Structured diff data
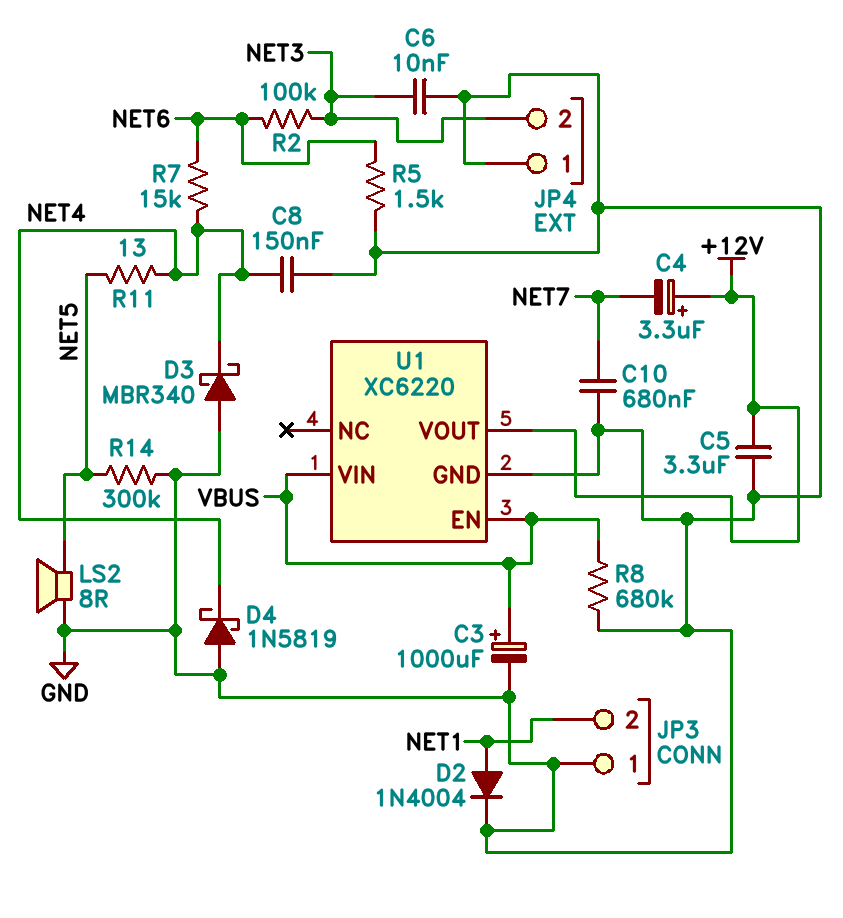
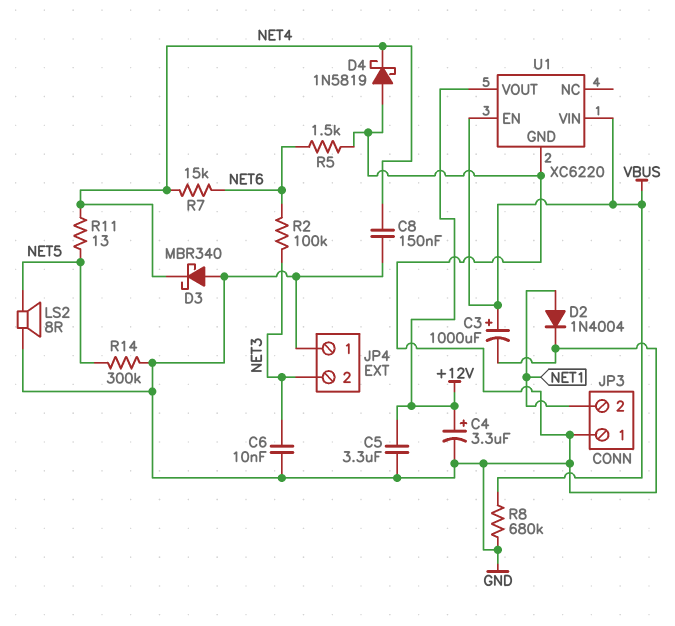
C4: 3.3uF (plus +12V, minus NET7) -> 3.3uF (plus +12V, minus GND)
C10: 680nF (GND, NET7) -> none

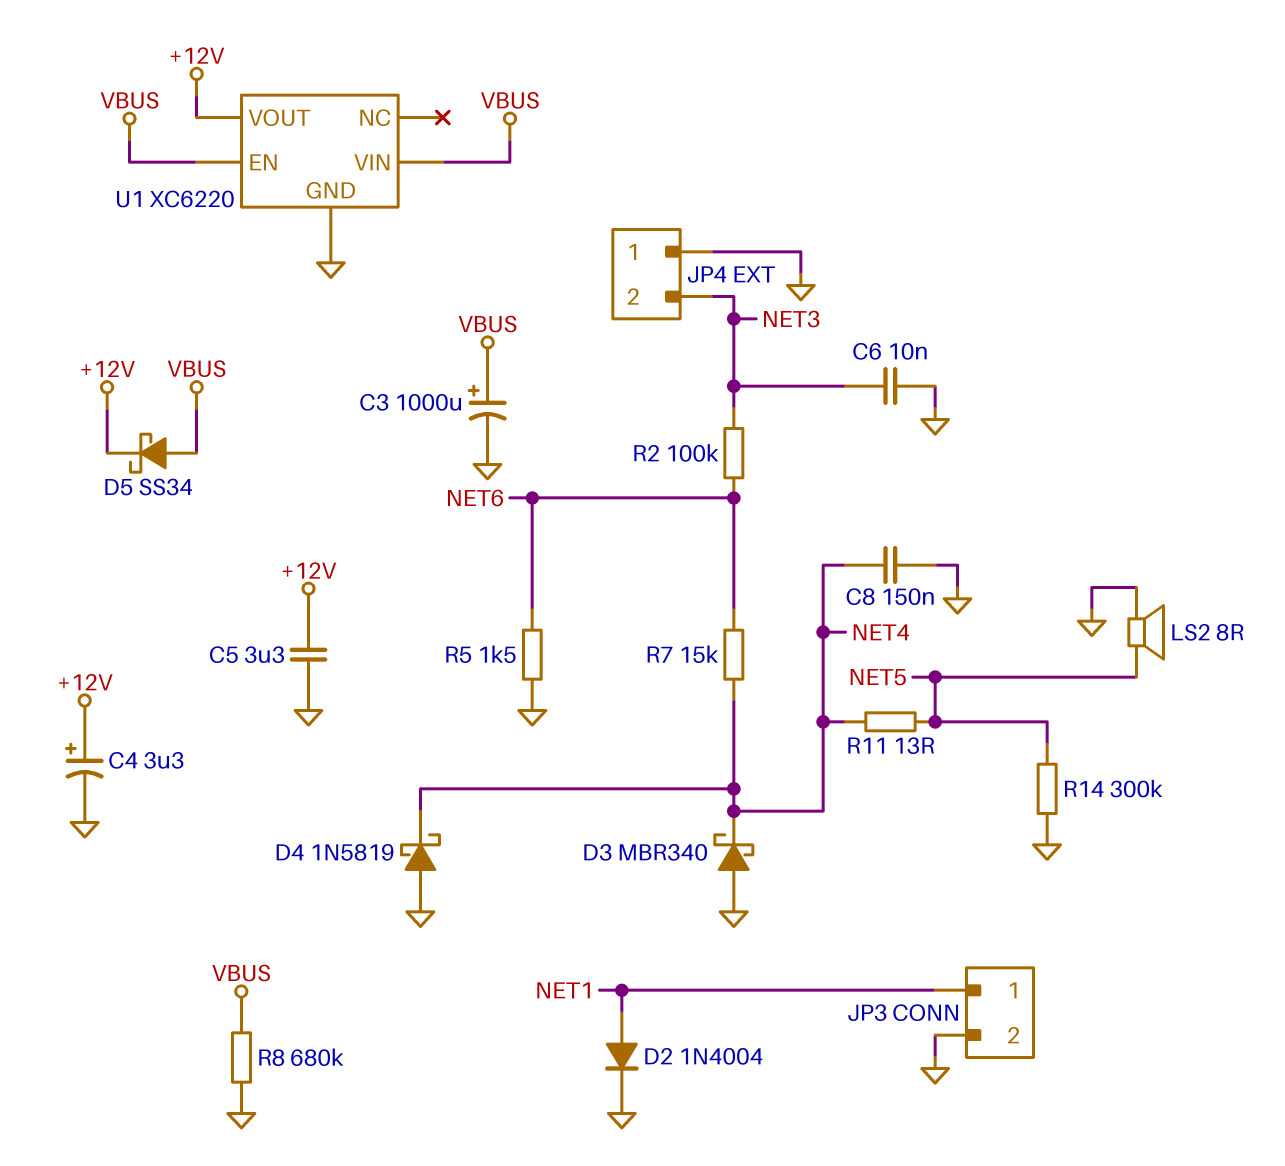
D5: none -> schottky SS34 (A VBUS, K +12V)
JP3 pin 1: GND -> NET1
JP3 pin 2: NET1 -> GND

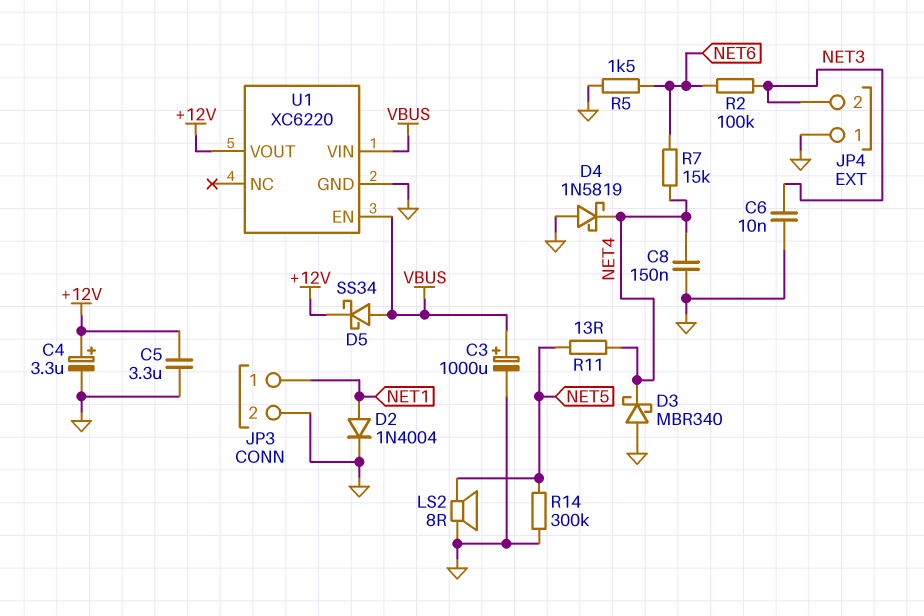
R8: 680k (GND, VBUS) -> none

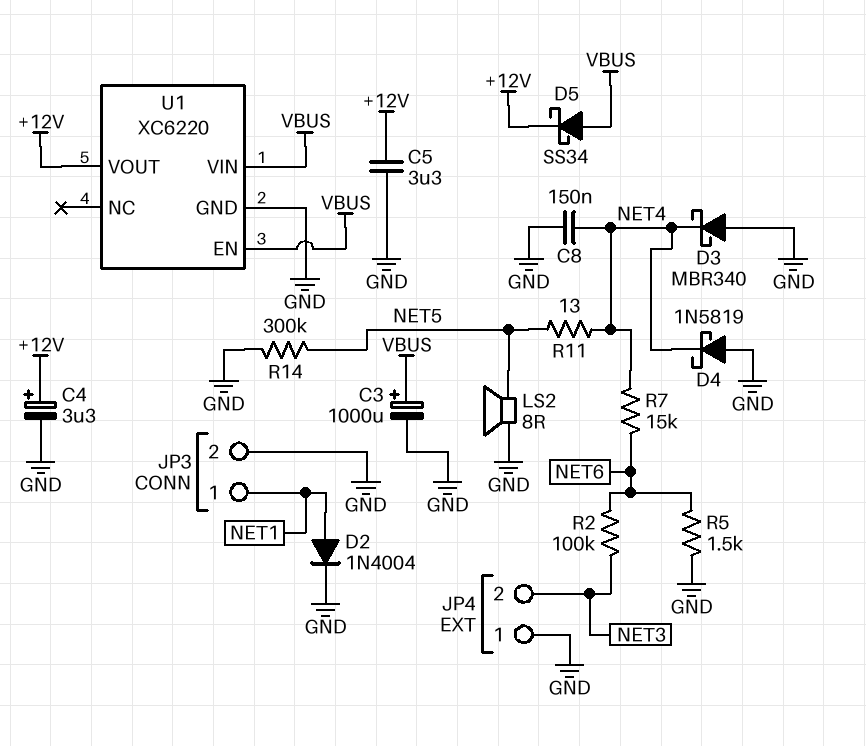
C6: 10nF (GND, NET3) -> none

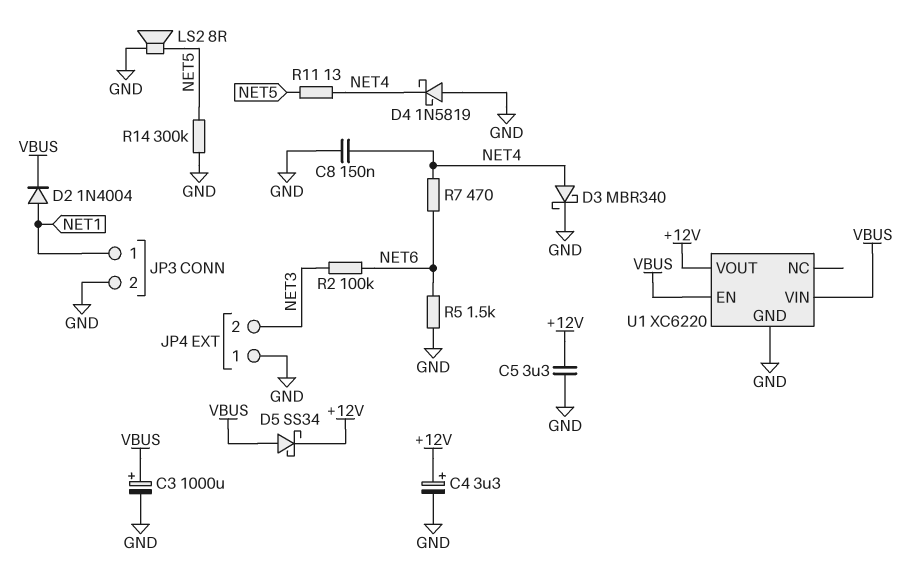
D2: diode 1N4004 (A NET1, K GND) -> diode 1N4004 (A NET1, K VBUS)
D3: schottky MBR340 (A GND, K NET4) -> schottky MBR340 (A NET4, K GND)
R7: 15k (NET4, NET6) -> 470 (NET4, NET6)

THE TASK: Look above for the line that holds "D3: schottky MBR340", then copy it and each line after it exactly, through the last line of the data.

TASK SOLUTION:
D3: schottky MBR340 (A GND, K NET4) -> schottky MBR340 (A NET4, K GND)
R7: 15k (NET4, NET6) -> 470 (NET4, NET6)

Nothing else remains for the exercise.